Task to complete — Give exactly the lines from the one that contains "brown hexagon: moved 1 px left, 1 px up" through the end of the entries below, both included; the pictures stay out.
◆ ◆ ◆ ◆
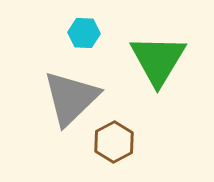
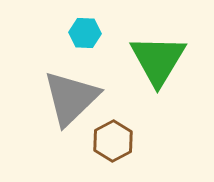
cyan hexagon: moved 1 px right
brown hexagon: moved 1 px left, 1 px up
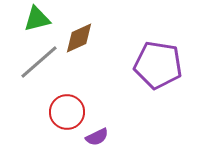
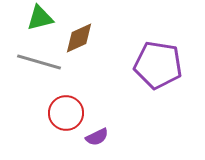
green triangle: moved 3 px right, 1 px up
gray line: rotated 57 degrees clockwise
red circle: moved 1 px left, 1 px down
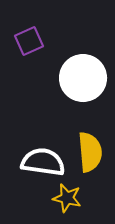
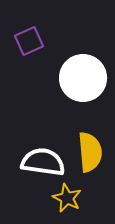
yellow star: rotated 12 degrees clockwise
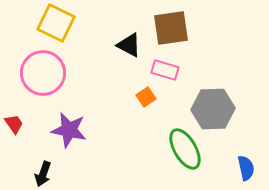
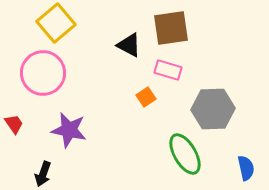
yellow square: rotated 24 degrees clockwise
pink rectangle: moved 3 px right
green ellipse: moved 5 px down
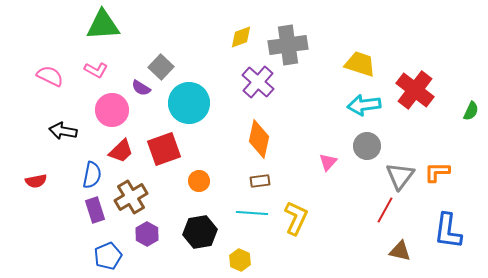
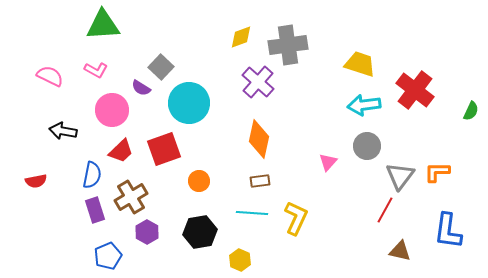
◆ ◆ ◆ ◆
Response area —
brown hexagon: moved 1 px left, 1 px up
green triangle: moved 3 px right, 1 px up
gray line: rotated 57 degrees clockwise
red circle: moved 1 px left, 1 px down
yellow star: rotated 12 degrees clockwise
yellow square: rotated 24 degrees clockwise
pink rectangle: moved 3 px right
green ellipse: moved 5 px down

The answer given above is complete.